#### What you should do
Each record is to be transcribed exactly.
--- Listed records ---
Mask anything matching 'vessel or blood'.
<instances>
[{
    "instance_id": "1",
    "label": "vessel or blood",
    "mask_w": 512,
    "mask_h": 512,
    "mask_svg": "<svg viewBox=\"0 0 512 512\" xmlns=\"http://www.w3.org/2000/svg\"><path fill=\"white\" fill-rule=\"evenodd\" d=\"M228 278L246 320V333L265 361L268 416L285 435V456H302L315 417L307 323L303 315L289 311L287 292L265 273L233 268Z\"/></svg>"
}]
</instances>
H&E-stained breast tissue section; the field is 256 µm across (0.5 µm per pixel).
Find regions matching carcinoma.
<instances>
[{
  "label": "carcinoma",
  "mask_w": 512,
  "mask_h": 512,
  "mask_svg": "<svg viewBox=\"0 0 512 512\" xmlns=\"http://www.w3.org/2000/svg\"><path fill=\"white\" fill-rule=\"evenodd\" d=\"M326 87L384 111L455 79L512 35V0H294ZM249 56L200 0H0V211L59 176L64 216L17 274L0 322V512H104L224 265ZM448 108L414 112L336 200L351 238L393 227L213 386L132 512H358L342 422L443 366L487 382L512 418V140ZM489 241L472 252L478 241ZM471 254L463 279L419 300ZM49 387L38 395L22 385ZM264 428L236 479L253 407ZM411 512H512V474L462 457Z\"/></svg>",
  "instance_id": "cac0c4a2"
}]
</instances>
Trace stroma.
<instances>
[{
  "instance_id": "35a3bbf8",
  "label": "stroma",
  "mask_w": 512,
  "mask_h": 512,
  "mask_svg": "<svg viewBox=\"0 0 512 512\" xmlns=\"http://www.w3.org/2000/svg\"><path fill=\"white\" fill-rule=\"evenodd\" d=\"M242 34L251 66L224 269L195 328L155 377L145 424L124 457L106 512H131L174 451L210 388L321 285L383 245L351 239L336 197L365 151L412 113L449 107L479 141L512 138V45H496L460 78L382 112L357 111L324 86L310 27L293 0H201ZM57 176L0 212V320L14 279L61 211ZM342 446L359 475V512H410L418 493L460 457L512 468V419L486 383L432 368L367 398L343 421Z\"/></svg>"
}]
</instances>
---
#### Result of this task
Mask anything matching 'vessel or blood'.
<instances>
[{
    "instance_id": "1",
    "label": "vessel or blood",
    "mask_w": 512,
    "mask_h": 512,
    "mask_svg": "<svg viewBox=\"0 0 512 512\" xmlns=\"http://www.w3.org/2000/svg\"><path fill=\"white\" fill-rule=\"evenodd\" d=\"M228 278L246 320V333L265 361L268 416L285 435V456H302L315 417L307 323L303 315L289 311L287 292L265 273L233 268Z\"/></svg>"
}]
</instances>
H&E-stained breast tissue section; the field is 256 µm across (0.5 µm per pixel).
Find regions matching carcinoma.
<instances>
[{
  "label": "carcinoma",
  "mask_w": 512,
  "mask_h": 512,
  "mask_svg": "<svg viewBox=\"0 0 512 512\" xmlns=\"http://www.w3.org/2000/svg\"><path fill=\"white\" fill-rule=\"evenodd\" d=\"M326 87L384 111L455 79L512 35V0H294ZM249 56L200 0H0V211L59 176L64 216L17 274L0 322V512H104L224 265ZM448 108L414 112L336 200L351 238L393 227L213 386L132 512H358L342 422L443 366L487 382L512 418V140ZM489 241L472 252L478 241ZM471 254L463 279L419 300ZM49 387L38 395L22 385ZM264 428L236 479L253 407ZM411 512H512V474L462 457Z\"/></svg>",
  "instance_id": "cac0c4a2"
}]
</instances>
Trace stroma.
<instances>
[{
  "instance_id": "35a3bbf8",
  "label": "stroma",
  "mask_w": 512,
  "mask_h": 512,
  "mask_svg": "<svg viewBox=\"0 0 512 512\" xmlns=\"http://www.w3.org/2000/svg\"><path fill=\"white\" fill-rule=\"evenodd\" d=\"M242 34L251 66L224 269L195 328L155 377L145 424L124 457L106 512H131L174 451L210 388L321 285L383 245L351 239L336 197L365 151L412 113L449 107L479 141L512 138V45H496L460 78L382 112L357 111L324 86L310 27L293 0H201ZM57 176L0 212V320L14 279L61 211ZM342 446L359 475V512H410L418 493L460 457L512 468V419L486 383L432 368L367 398L343 421Z\"/></svg>"
}]
</instances>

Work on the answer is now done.